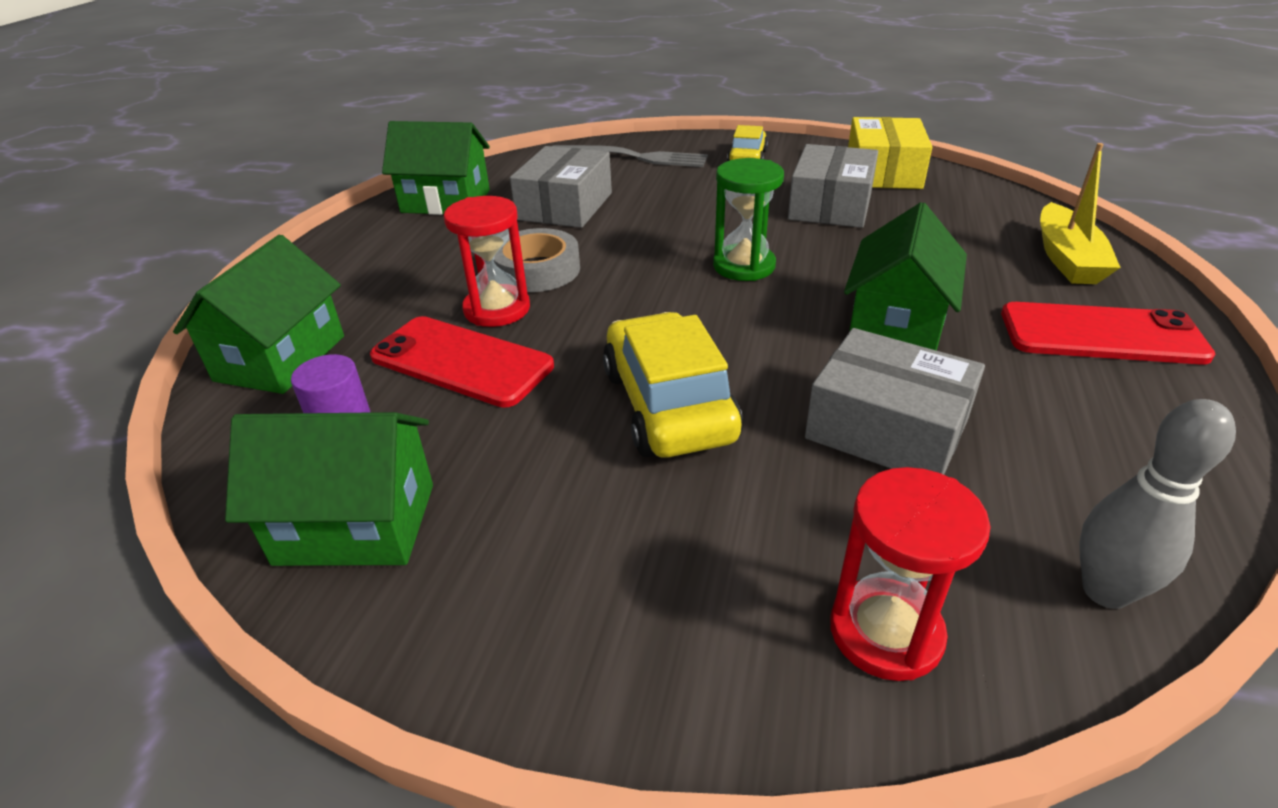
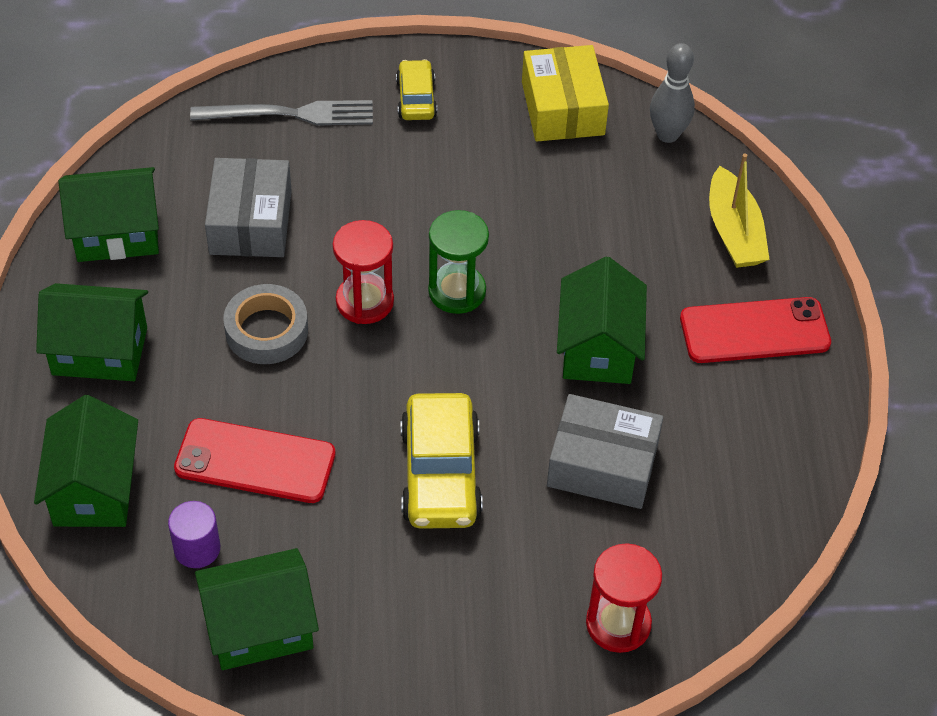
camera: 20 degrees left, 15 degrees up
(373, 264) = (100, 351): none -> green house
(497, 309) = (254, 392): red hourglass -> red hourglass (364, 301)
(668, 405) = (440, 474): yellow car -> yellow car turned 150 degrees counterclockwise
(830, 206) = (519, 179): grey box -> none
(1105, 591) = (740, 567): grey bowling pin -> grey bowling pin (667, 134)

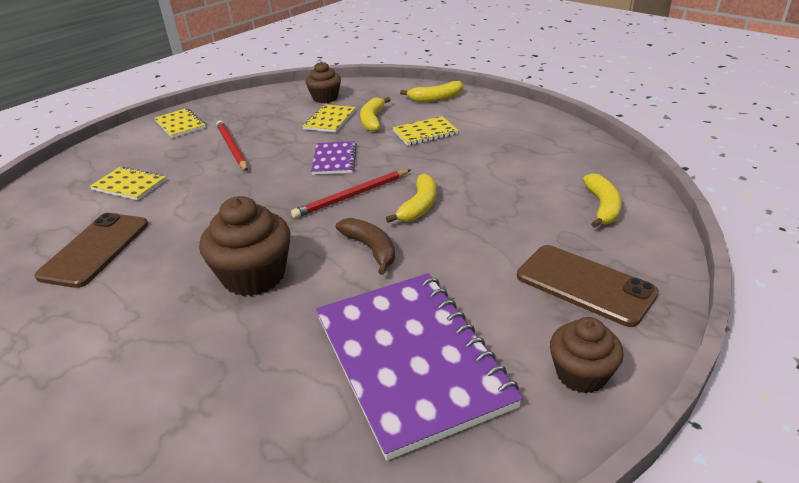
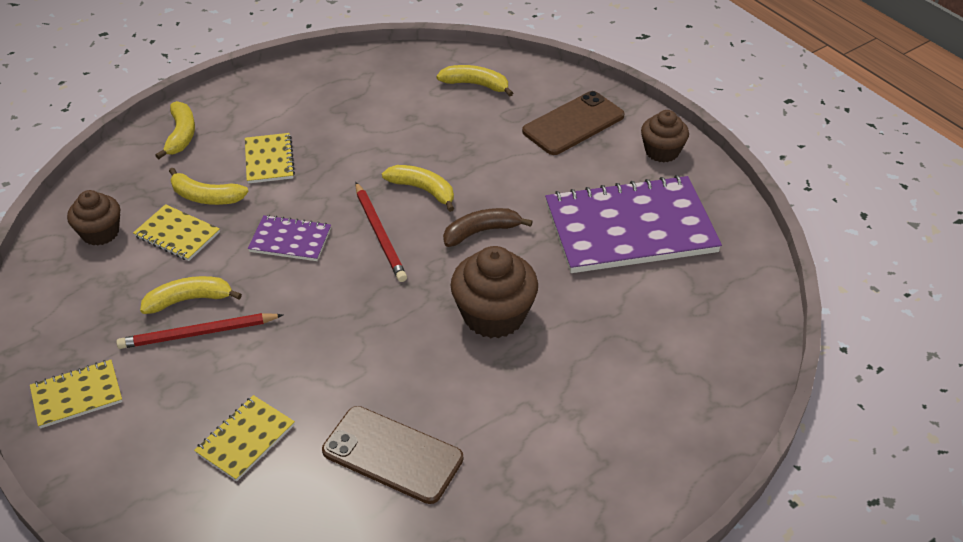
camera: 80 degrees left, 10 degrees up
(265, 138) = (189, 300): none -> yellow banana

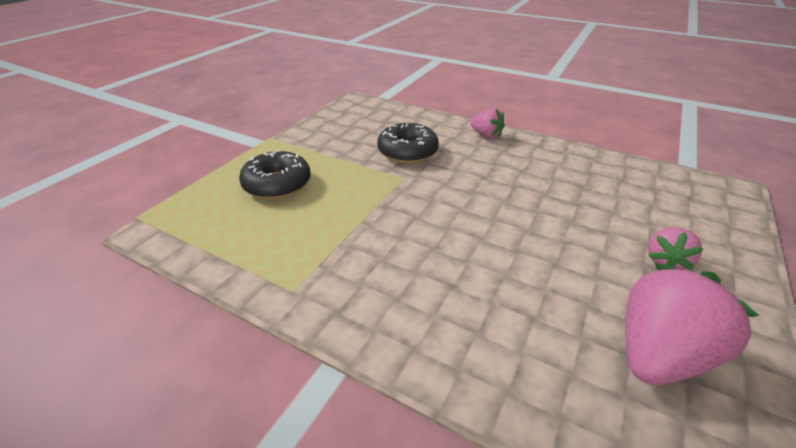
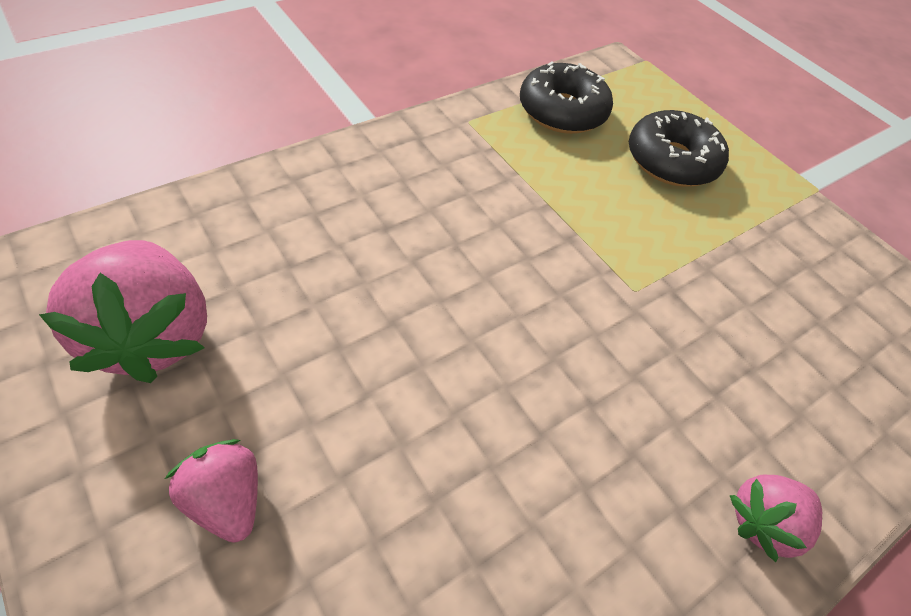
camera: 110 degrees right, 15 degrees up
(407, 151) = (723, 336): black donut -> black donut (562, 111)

■ What this task involves
Above are the records. Identify each line that contains the word "none".

■ Exercise answer
(373, 264) = (100, 351): none -> green house
(830, 206) = (519, 179): grey box -> none
(265, 138) = (189, 300): none -> yellow banana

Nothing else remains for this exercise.